___ Excerpted data ___

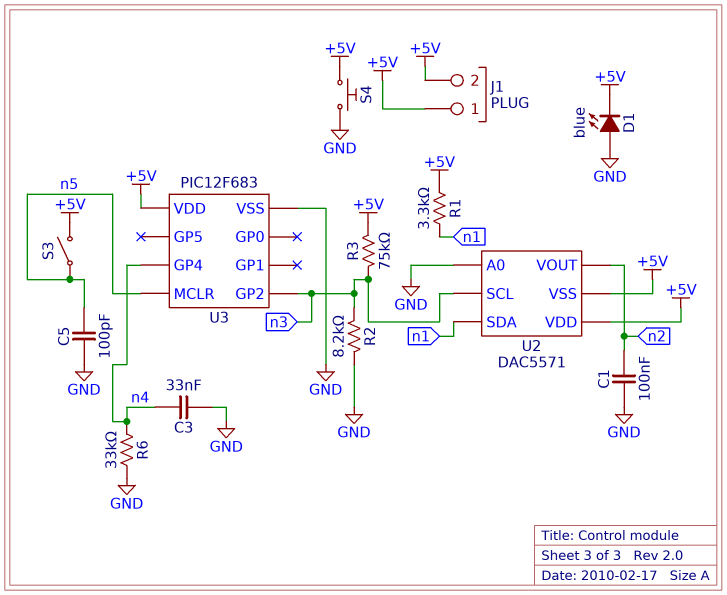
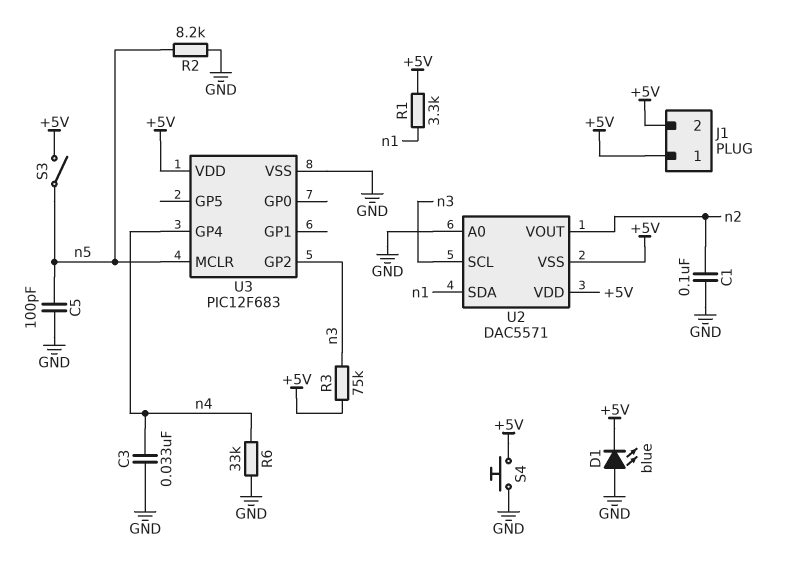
R2: 8.2k (GND, n3) -> 8.2k (GND, n5)

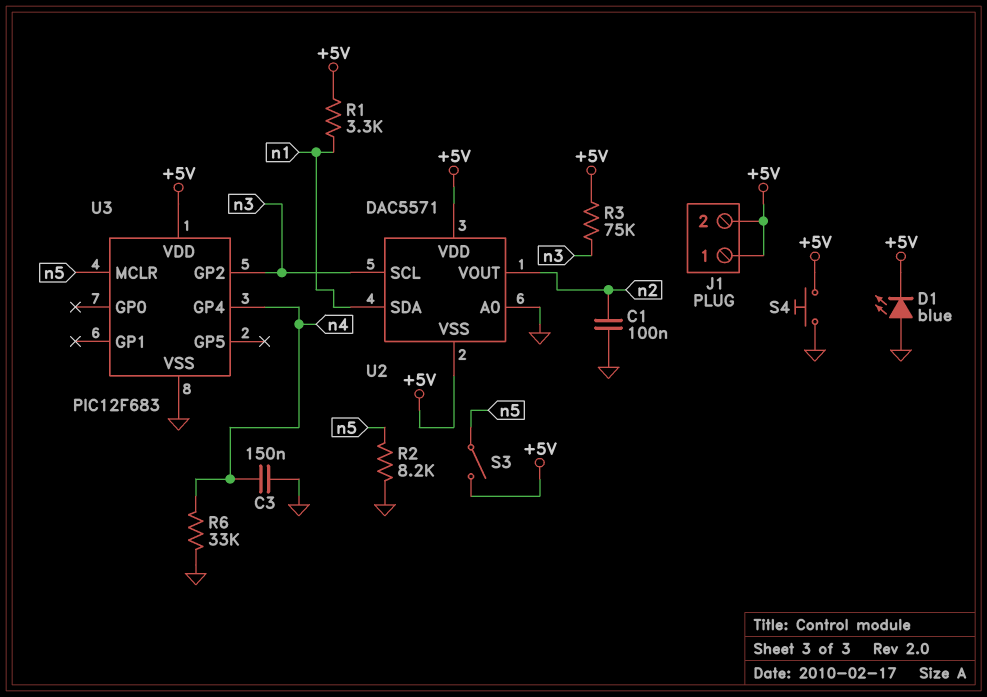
C3: 33nF (GND, n4) -> 150nF (GND, n4)
C5: 100pF (GND, n5) -> none

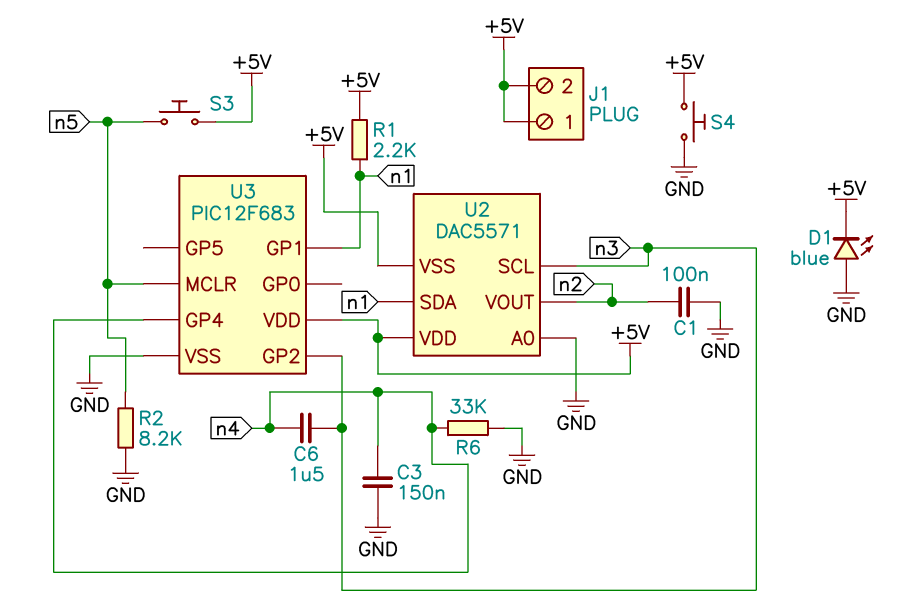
C6: none -> 1.5uF (n3, n4)
R1: 3.3k (+5V, n1) -> 2.2k (+5V, n1)
R3: 75k (+5V, n3) -> none
S3: switch (+5V, n5) -> button (+5V, n5)
U3 pin GP1: none -> n1

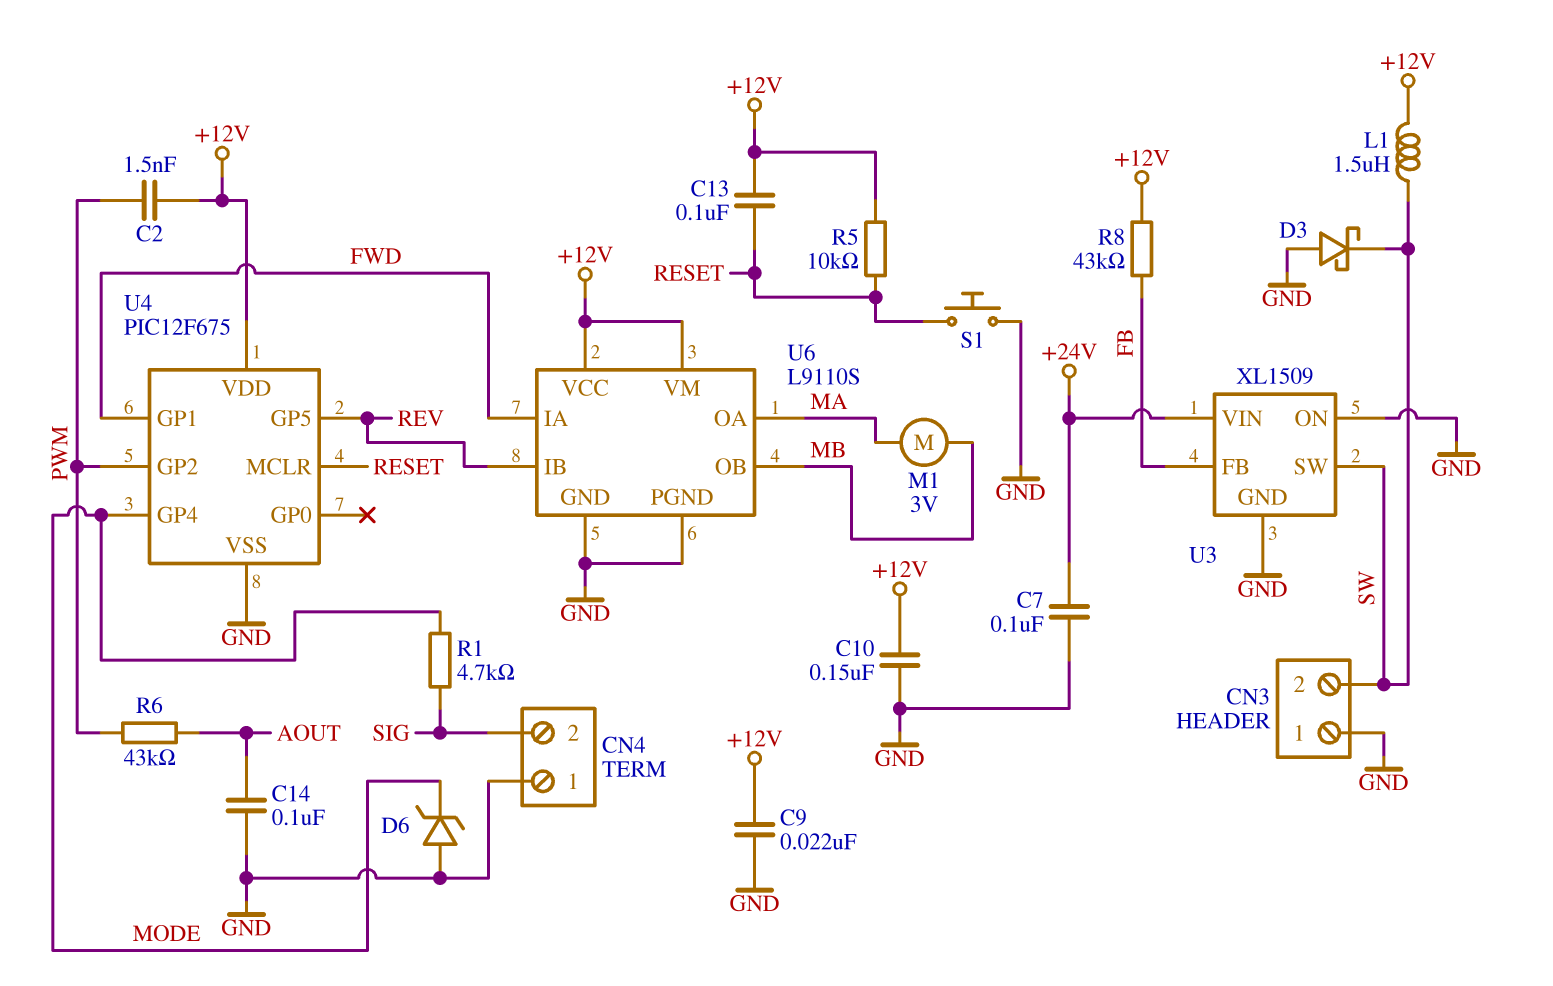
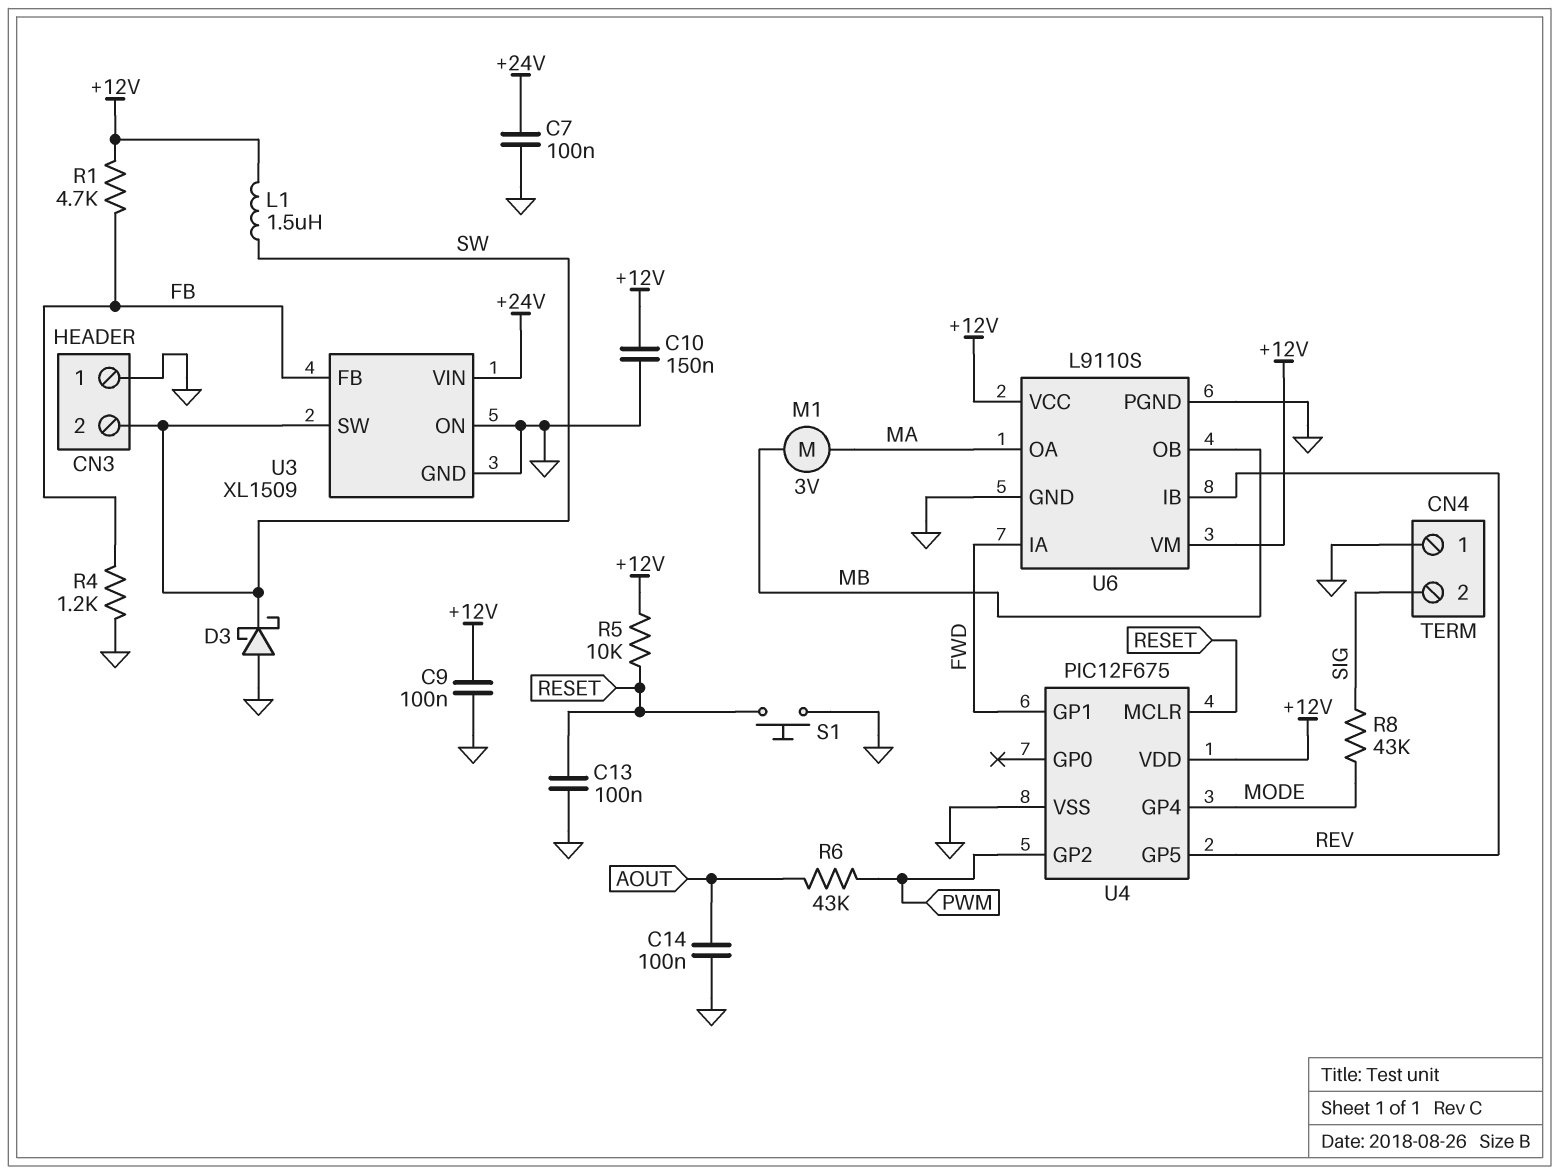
C2: 1.5nF (+12V, PWM) -> none
C9: 22nF (+12V, GND) -> 100nF (+12V, GND)
C13: 100nF (+12V, RESET) -> 100nF (GND, RESET)
D6: zener (A GND, K MODE) -> none
R1: 4.7k (MODE, SIG) -> 4.7k (+12V, FB)
R4: none -> 1.2k (FB, GND)
R8: 43k (+12V, FB) -> 43k (MODE, SIG)

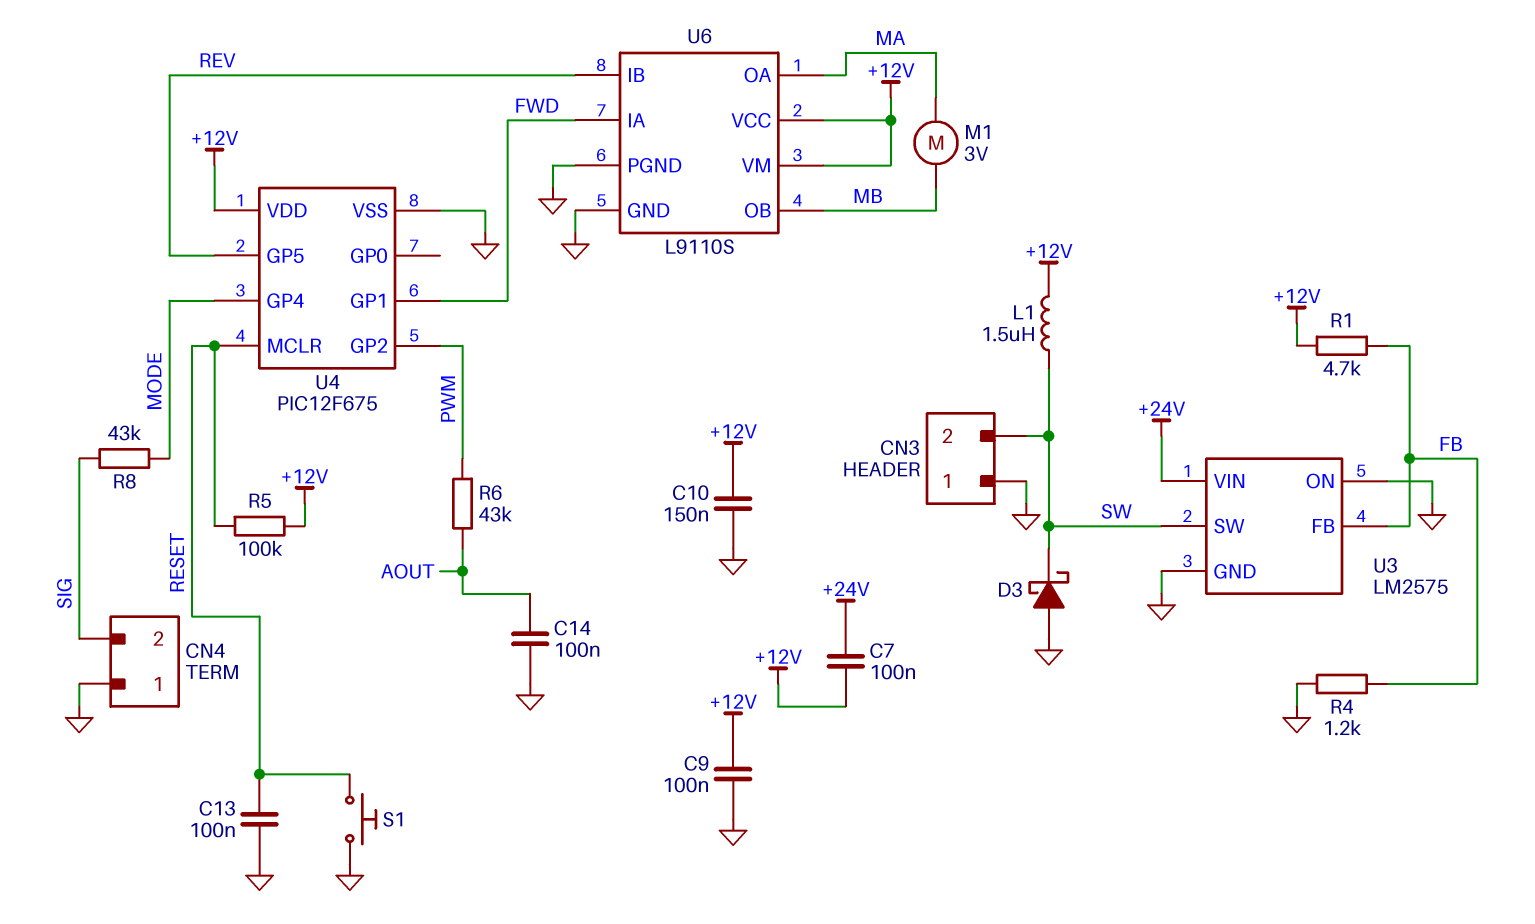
C7: 100nF (+24V, GND) -> 100nF (+12V, +24V)
R5: 10k (+12V, RESET) -> 100k (+12V, RESET)
U3: XL1509 -> LM2575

___

**Task details:** Go through the entries above and report every line in which the word "RESET" appears.

**Your response:**
C13: 100nF (+12V, RESET) -> 100nF (GND, RESET)
R5: 10k (+12V, RESET) -> 100k (+12V, RESET)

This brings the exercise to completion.